PROBLEM TO WORK ON
On every line of the listing, check for "DGND"; copy the lines that have it.

DATASET RECORDS
[Start of Attachment]

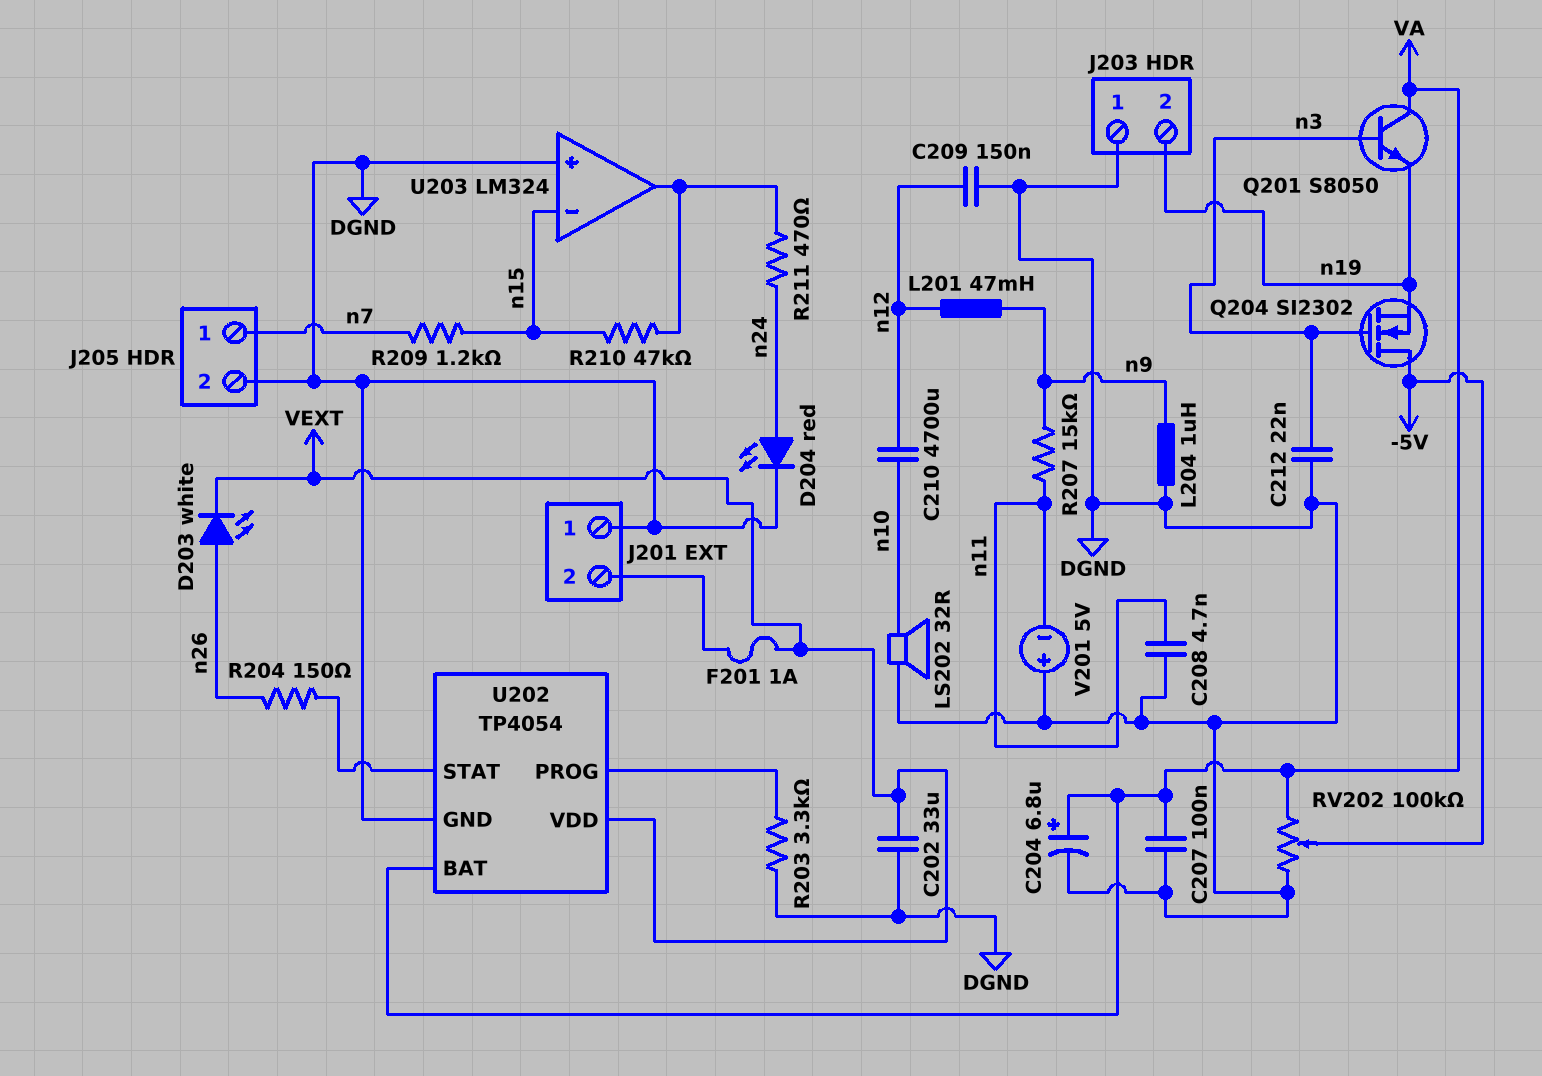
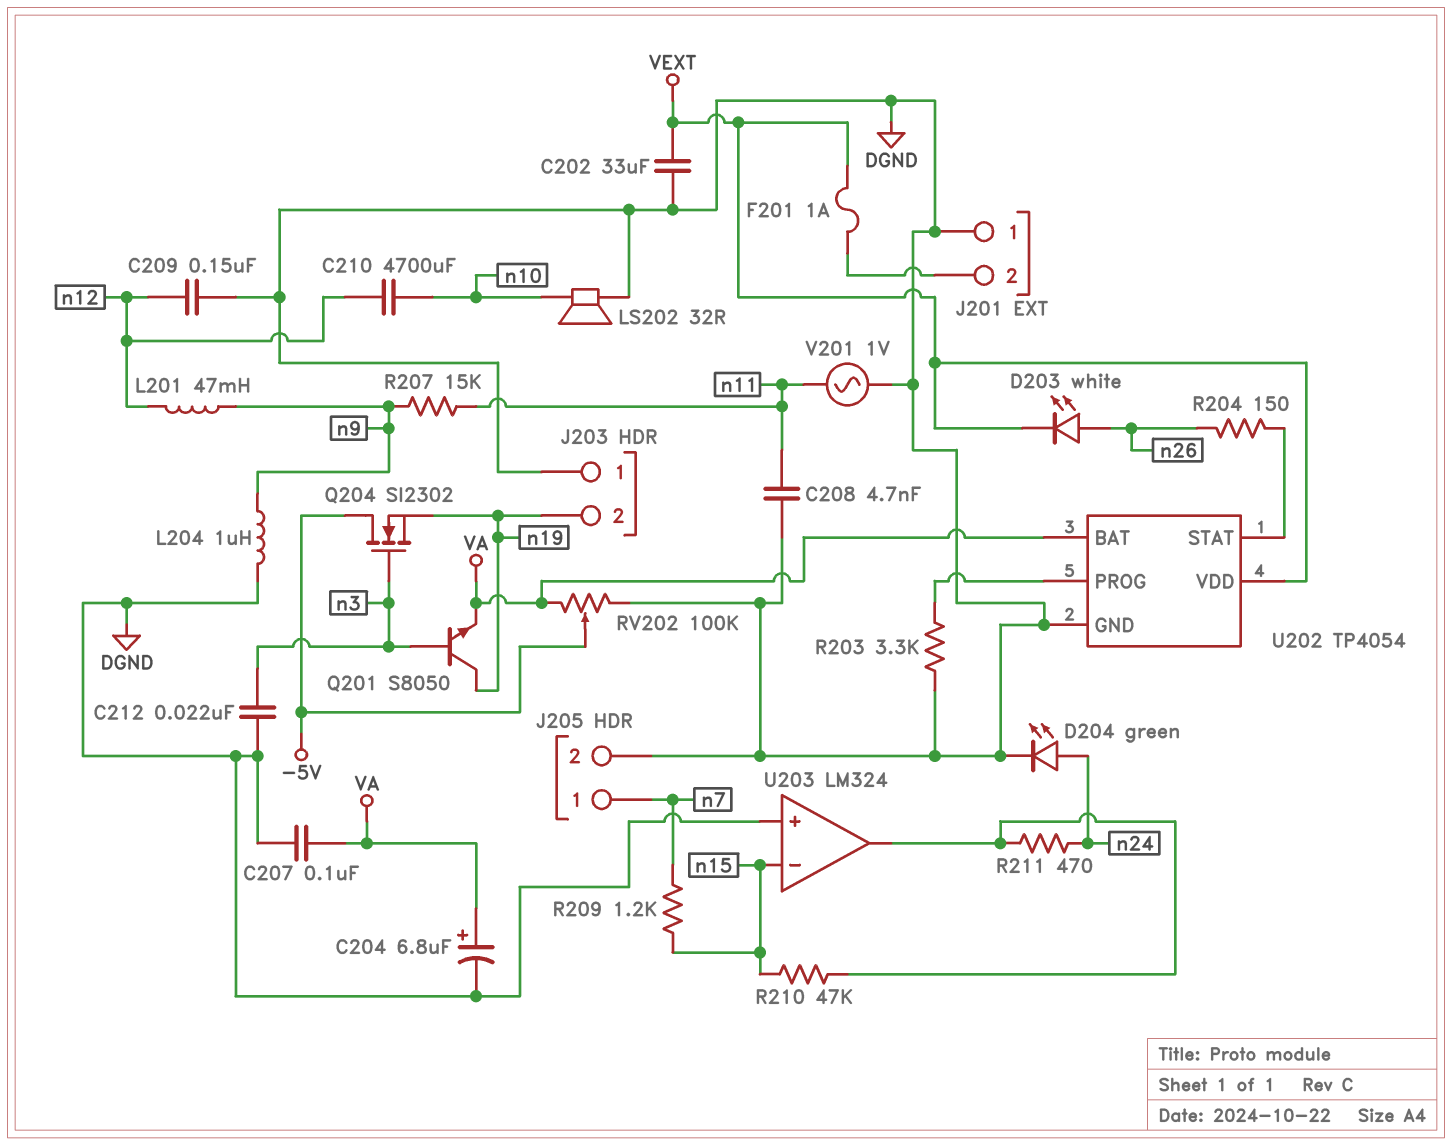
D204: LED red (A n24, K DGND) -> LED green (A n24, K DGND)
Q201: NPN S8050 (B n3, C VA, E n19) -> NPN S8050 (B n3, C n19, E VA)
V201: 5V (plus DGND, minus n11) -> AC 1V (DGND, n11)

[End of Attachment]
[Start of Attachment]

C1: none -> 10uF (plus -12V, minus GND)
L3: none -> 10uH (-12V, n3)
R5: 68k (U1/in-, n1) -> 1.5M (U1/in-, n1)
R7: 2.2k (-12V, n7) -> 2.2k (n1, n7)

[End of Attachment]

RESULT OF THIS EXERCISE
D204: LED red (A n24, K DGND) -> LED green (A n24, K DGND)
V201: 5V (plus DGND, minus n11) -> AC 1V (DGND, n11)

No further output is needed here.